Exercise materials
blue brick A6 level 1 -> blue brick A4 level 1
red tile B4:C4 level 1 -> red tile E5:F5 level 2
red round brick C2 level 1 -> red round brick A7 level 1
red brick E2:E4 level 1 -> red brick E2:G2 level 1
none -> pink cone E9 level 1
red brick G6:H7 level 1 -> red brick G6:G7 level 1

...

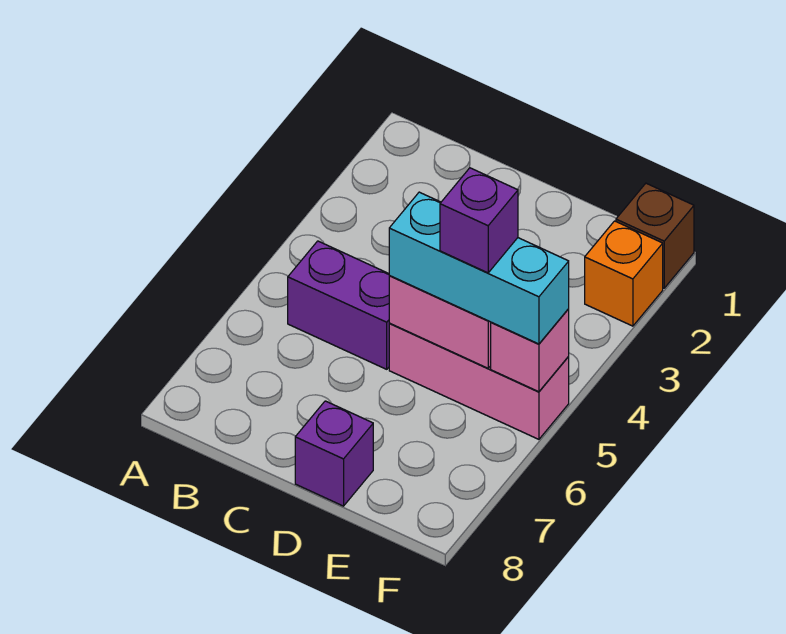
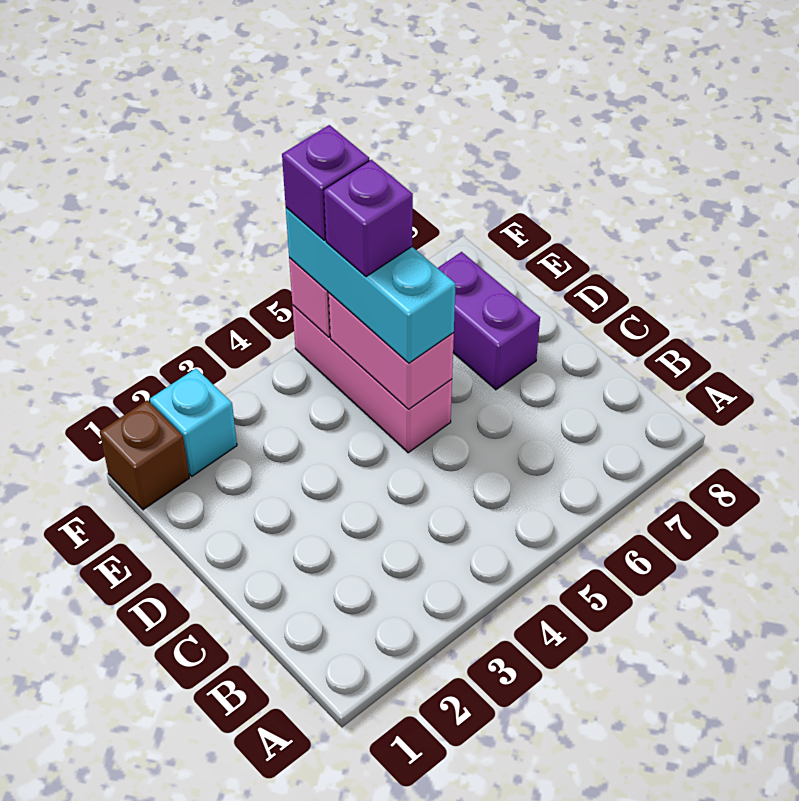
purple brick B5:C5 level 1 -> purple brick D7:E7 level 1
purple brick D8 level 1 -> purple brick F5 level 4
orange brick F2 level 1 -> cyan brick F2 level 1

Task description
What lines in the material above hold the string "brick"? List them.

Exercise solution
blue brick A6 level 1 -> blue brick A4 level 1
red round brick C2 level 1 -> red round brick A7 level 1
red brick E2:E4 level 1 -> red brick E2:G2 level 1
red brick G6:H7 level 1 -> red brick G6:G7 level 1
purple brick B5:C5 level 1 -> purple brick D7:E7 level 1
purple brick D8 level 1 -> purple brick F5 level 4
orange brick F2 level 1 -> cyan brick F2 level 1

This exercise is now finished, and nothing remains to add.